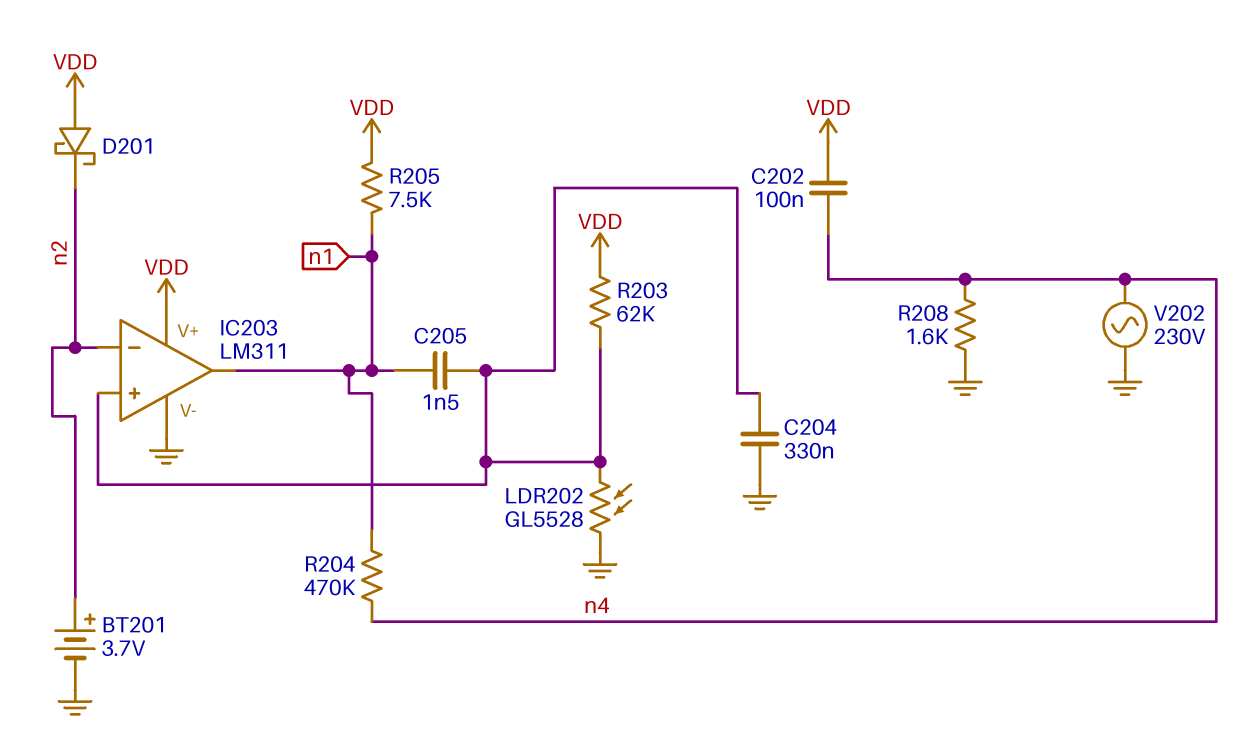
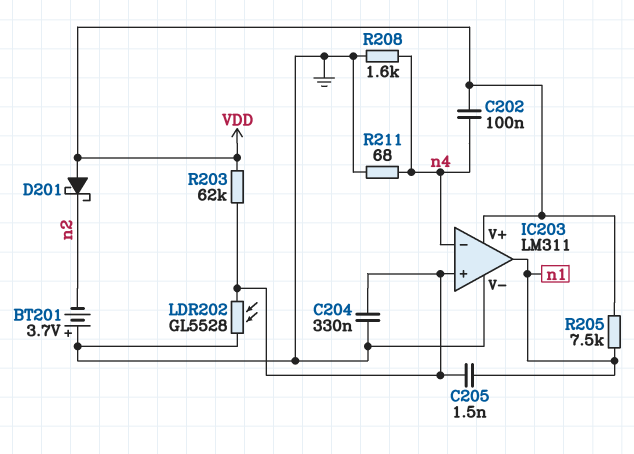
BT201: 3.7V (plus n2, minus GND) -> 3.7V (plus GND, minus n2)
IC203 pin in-: n2 -> n4
R204: 470k (n1, n4) -> none
R211: none -> 68 (GND, n4)
V202: AC 230V (GND, n4) -> none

Work instruction. Please reproduce each entry exactly as given and omit the pictures.

Exercise output.
BT201: 3.7V (plus n2, minus GND) -> 3.7V (plus GND, minus n2)
IC203 pin in-: n2 -> n4
R204: 470k (n1, n4) -> none
R211: none -> 68 (GND, n4)
V202: AC 230V (GND, n4) -> none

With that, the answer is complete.